## WORK REQUIRED
Each line below from the one containing "[694 277 752 331]" through the one containing "[178 169 247 230]" should be output exactly as it stands, and no other line should appear.

## EXCERPTED DATA
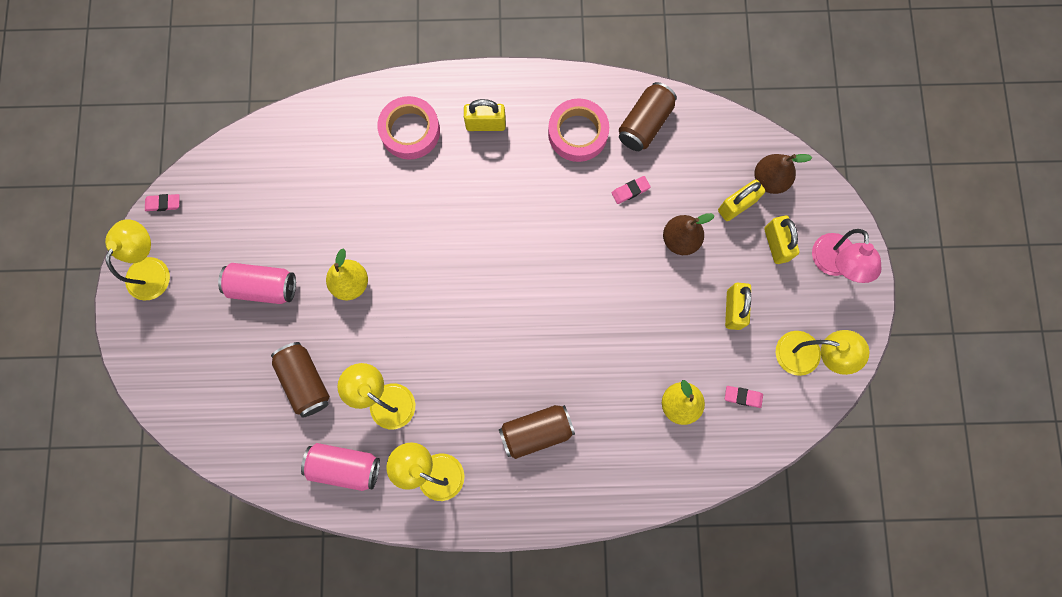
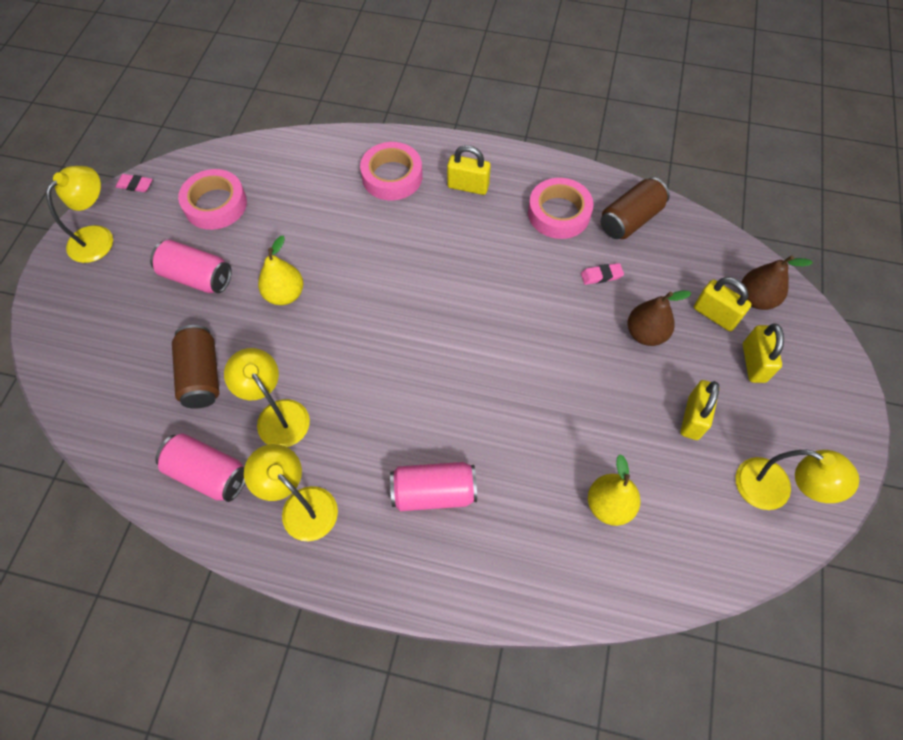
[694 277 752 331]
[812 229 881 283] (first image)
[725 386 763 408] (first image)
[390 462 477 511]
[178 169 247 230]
...
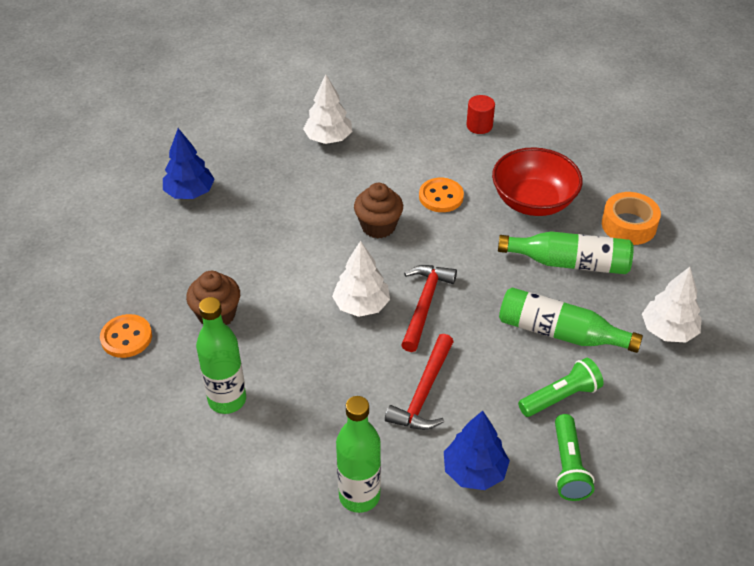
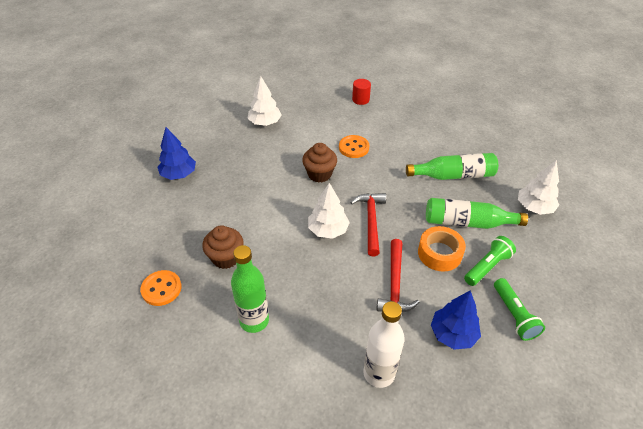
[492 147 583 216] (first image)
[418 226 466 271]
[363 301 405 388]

## ANSWER BOX
[694 277 752 331]
[812 229 881 283] (first image)
[725 386 763 408] (first image)
[390 462 477 511]
[178 169 247 230]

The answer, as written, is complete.